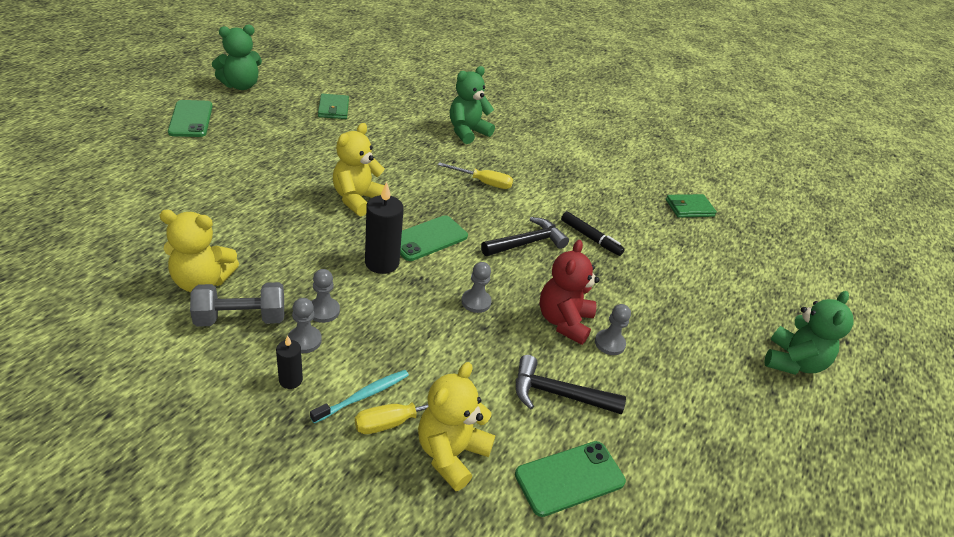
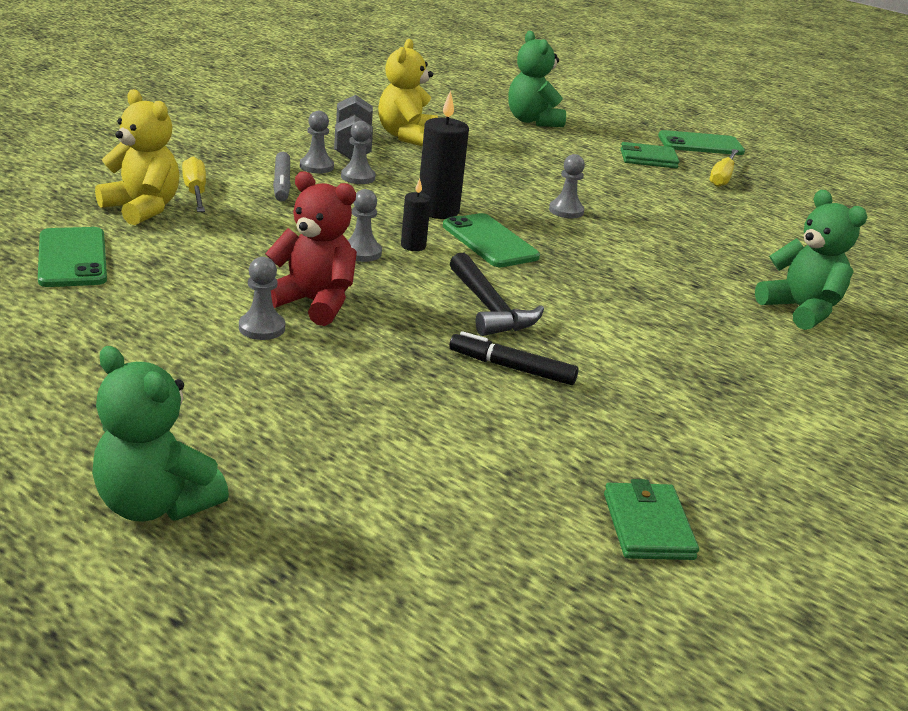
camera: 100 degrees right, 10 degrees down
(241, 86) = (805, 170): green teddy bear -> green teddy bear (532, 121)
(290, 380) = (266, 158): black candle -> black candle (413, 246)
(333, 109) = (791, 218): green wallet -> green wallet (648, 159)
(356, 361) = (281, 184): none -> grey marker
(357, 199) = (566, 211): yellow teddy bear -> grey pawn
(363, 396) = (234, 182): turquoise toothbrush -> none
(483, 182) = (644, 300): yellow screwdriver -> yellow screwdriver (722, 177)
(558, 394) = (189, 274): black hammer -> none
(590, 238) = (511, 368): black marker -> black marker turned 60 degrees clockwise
...
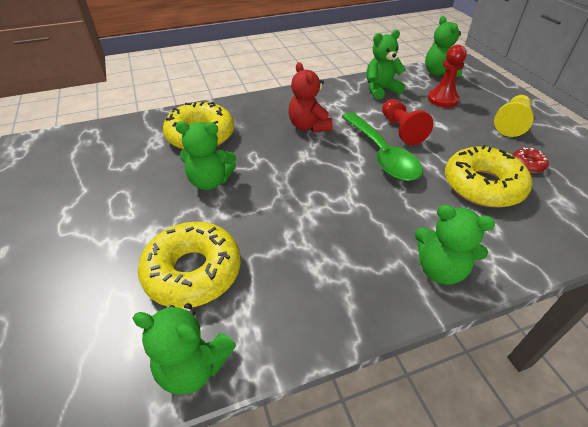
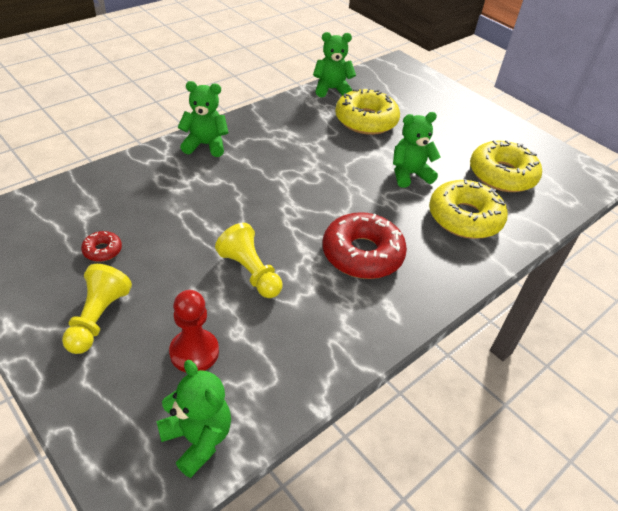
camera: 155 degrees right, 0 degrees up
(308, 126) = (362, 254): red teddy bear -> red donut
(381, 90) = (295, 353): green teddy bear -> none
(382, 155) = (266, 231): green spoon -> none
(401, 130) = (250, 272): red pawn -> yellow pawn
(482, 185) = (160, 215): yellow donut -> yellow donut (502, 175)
--
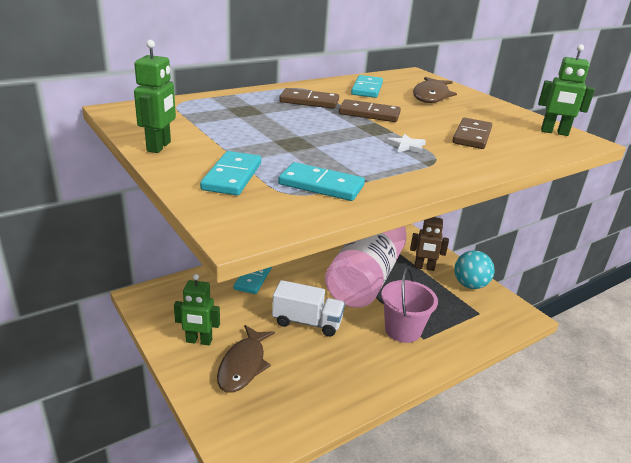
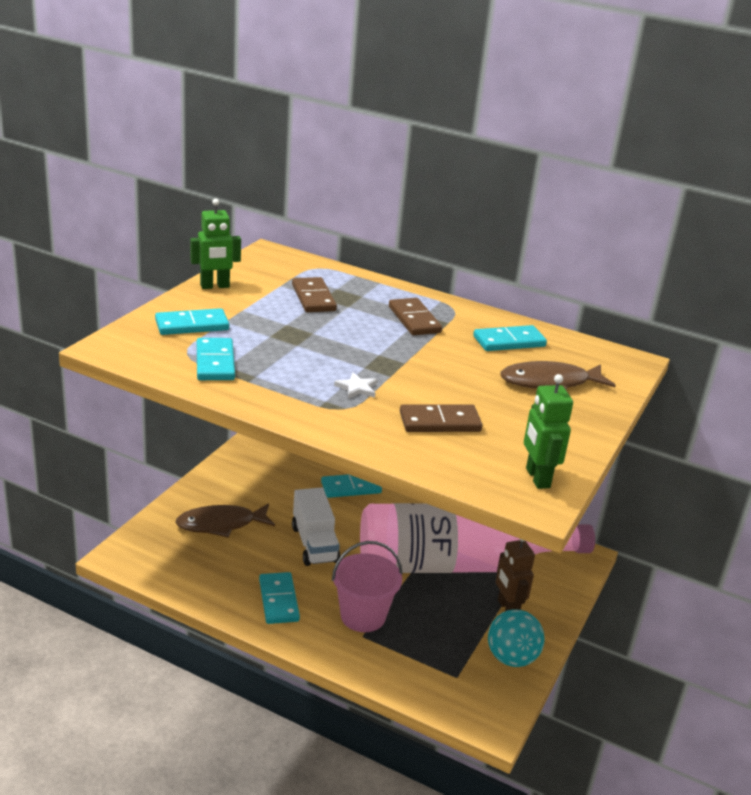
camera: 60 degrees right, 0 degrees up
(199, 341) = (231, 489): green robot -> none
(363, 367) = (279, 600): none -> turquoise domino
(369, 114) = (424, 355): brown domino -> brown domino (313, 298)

▶ _Assignment_
Match on "bear": copy every line in the records that has it.

▶ _Exercise solution_
(241, 86) = (805, 170): green teddy bear -> green teddy bear (532, 121)
(357, 199) = (566, 211): yellow teddy bear -> grey pawn
(308, 126) = (362, 254): red teddy bear -> red donut
(381, 90) = (295, 353): green teddy bear -> none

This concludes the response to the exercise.